# Material provided
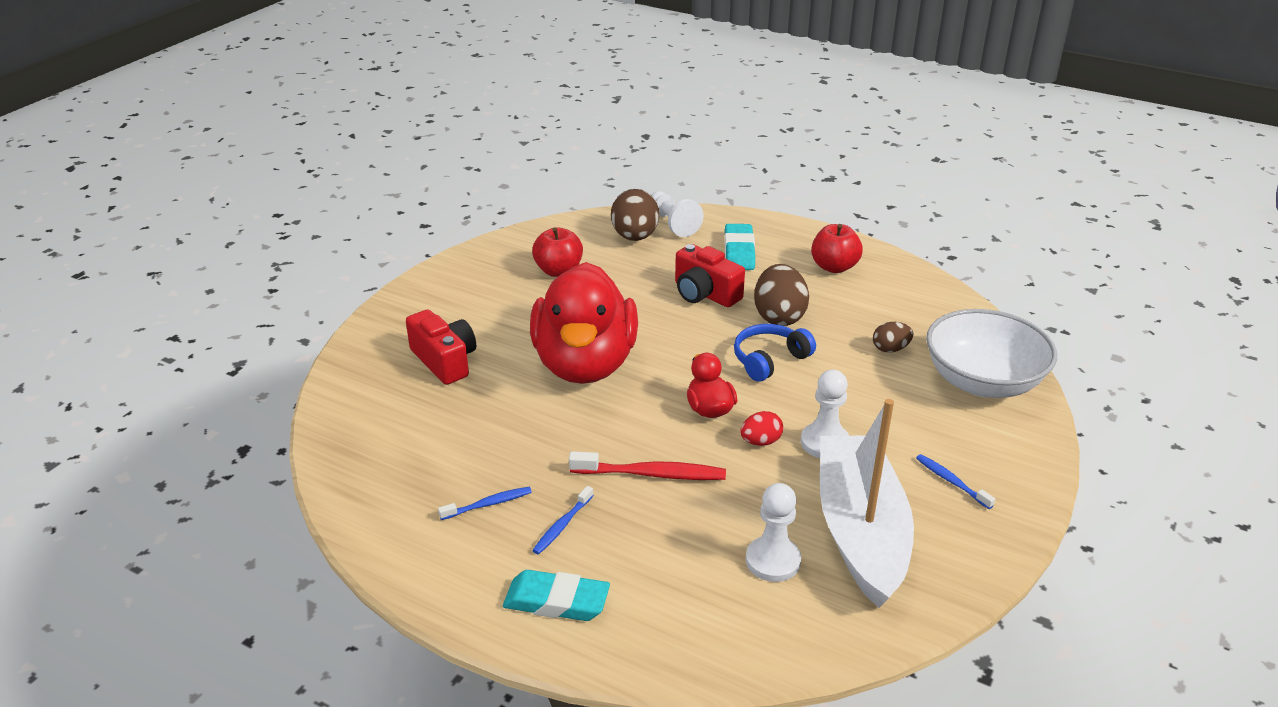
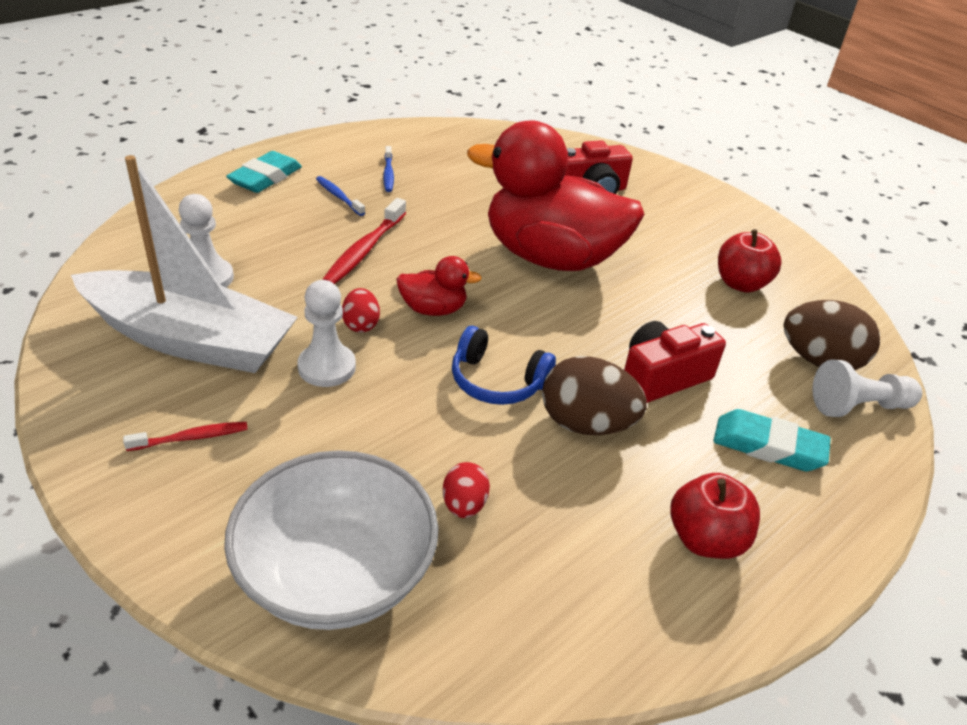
camera: 105 degrees right, 5 degrees up
(769, 360) = (497, 381): blue headphones -> blue headphones turned 135 degrees clockwise
(890, 349) = (464, 505): brown egg -> red egg
(951, 481) = (191, 438): blue toothbrush -> red toothbrush

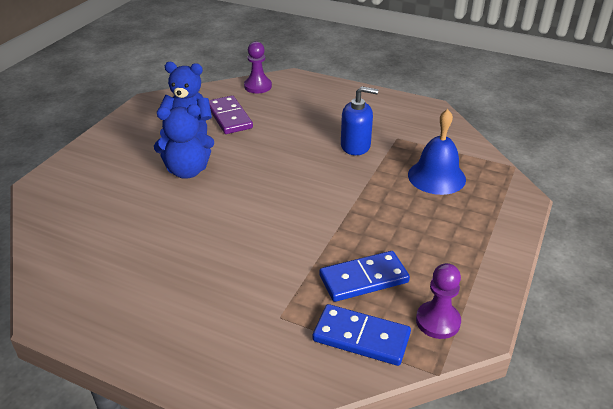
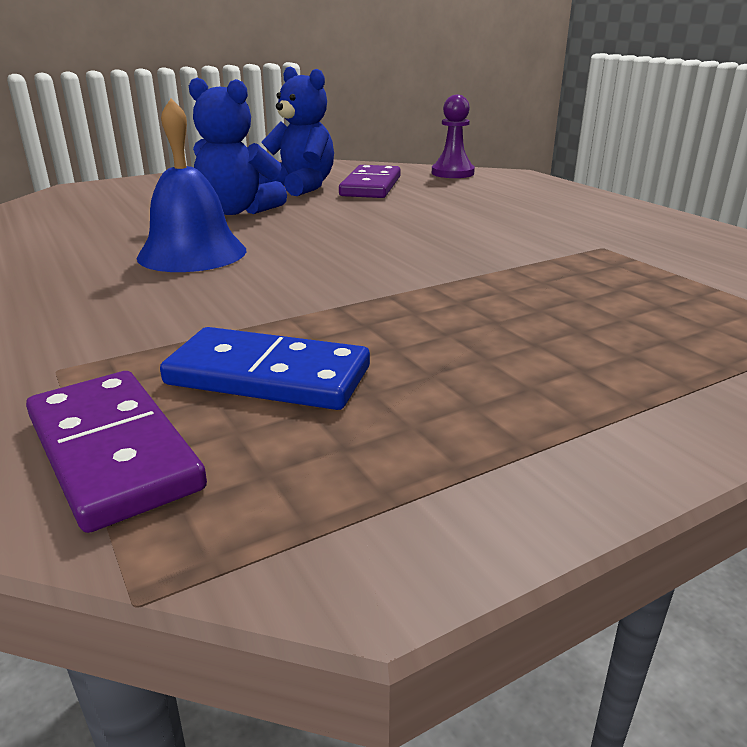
camera: 35 degrees right, 10 degrees down
(355, 146) = (513, 240): blue soap dispenser -> none
(361, 337) = (113, 452): blue domino -> purple domino
(436, 177) = (621, 301): blue bell -> blue bell (192, 253)
(438, 321) = (301, 498): purple pawn -> none

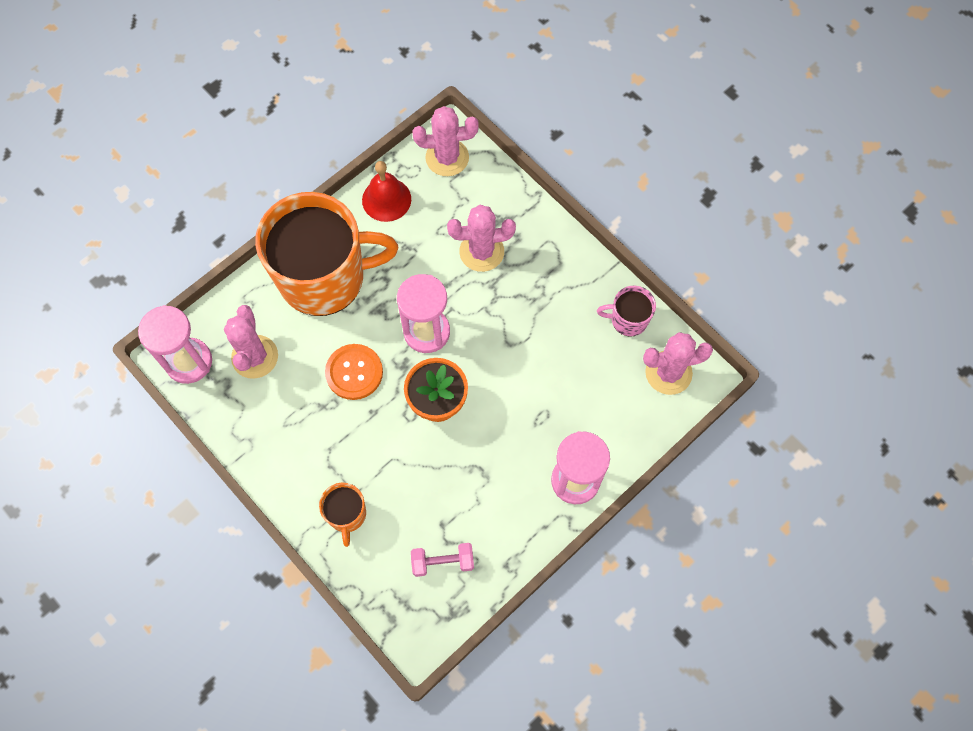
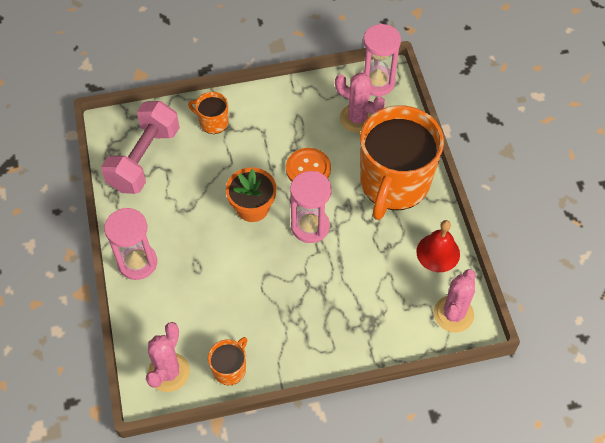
camera: 120 degrees right, 10 degrees down
(443, 562) = (144, 159): pink dumbbell -> pink dumbbell, size x2.05
(481, 251) = (353, 295): pink cactus -> none
(628, 319) = (230, 369): pink mug -> orange mug

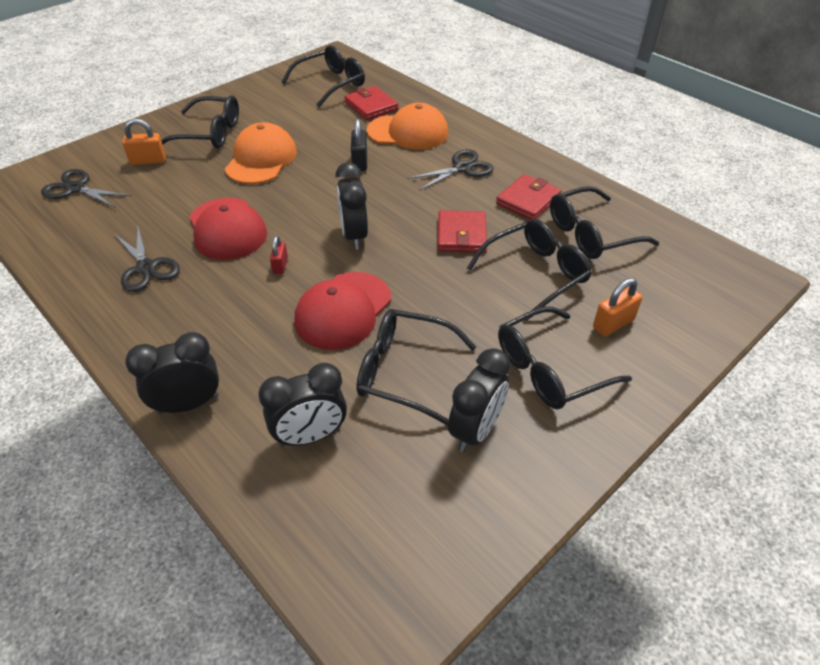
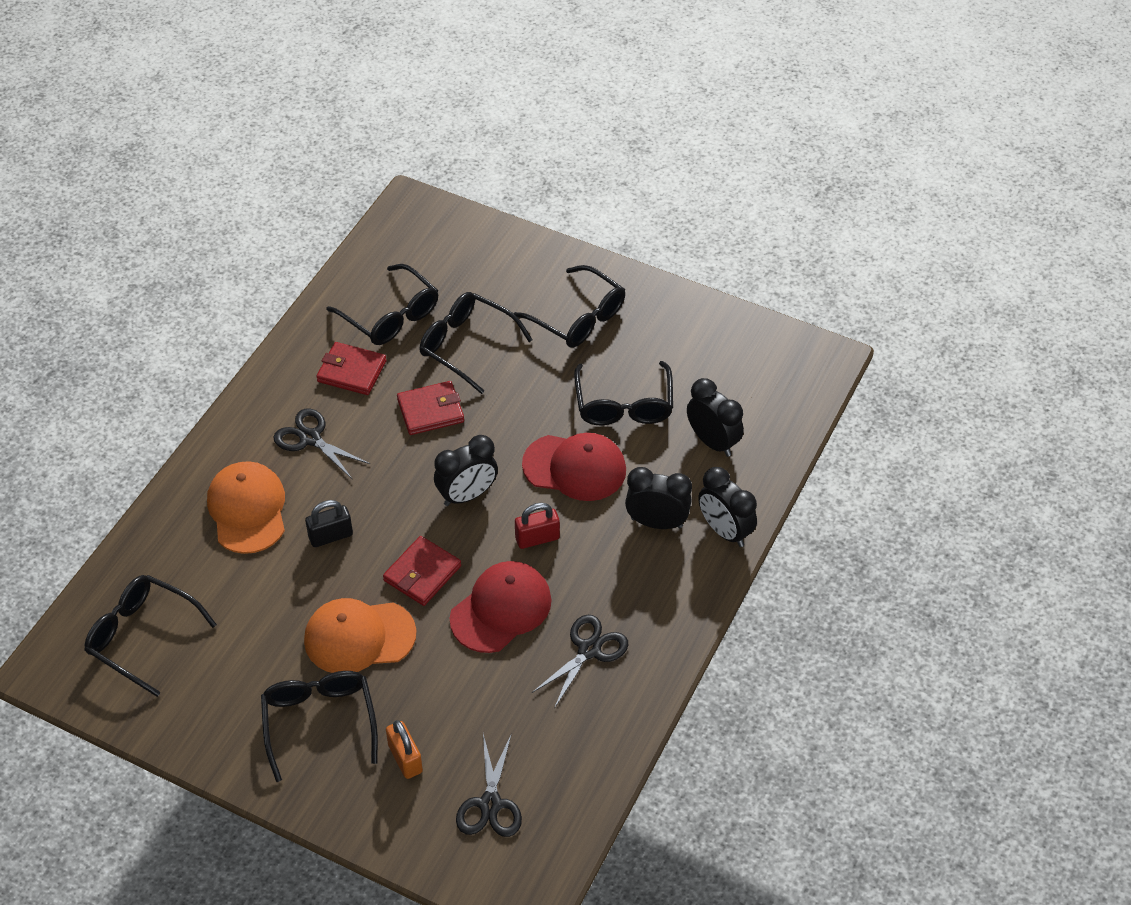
camera: 110 degrees left, 5 degrees up
(280, 265) = (537, 538): red padlock -> red padlock, size x1.51
(371, 106) = (193, 568): red wallet -> red wallet (422, 573)
(475, 430) = (658, 349): black clock -> black clock (656, 522)
(613, 324) = (509, 287): orange padlock -> none

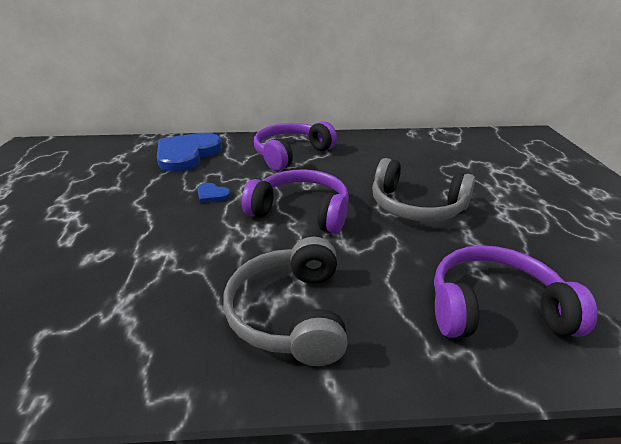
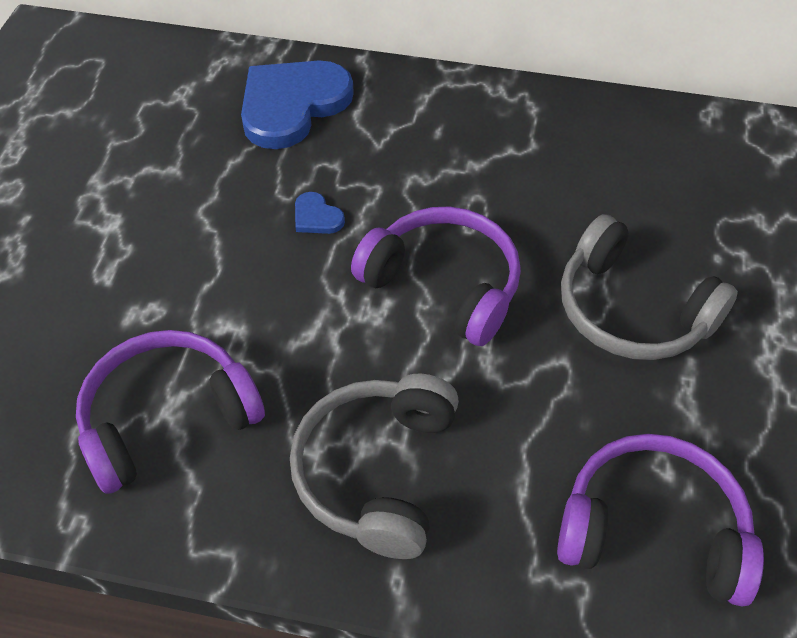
camera: 15 degrees right, 20 degrees up
(291, 154) = (467, 136): purple headphones -> purple headphones (167, 418)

# To do
Looking at the data above, show all lines where the word "right" occurs.

# Answer to this exercise
camera: 105 degrees right, 5 degrees up
camera: 35 degrees right, 10 degrees down
camera: 120 degrees right, 10 degrees down
camera: 15 degrees right, 20 degrees up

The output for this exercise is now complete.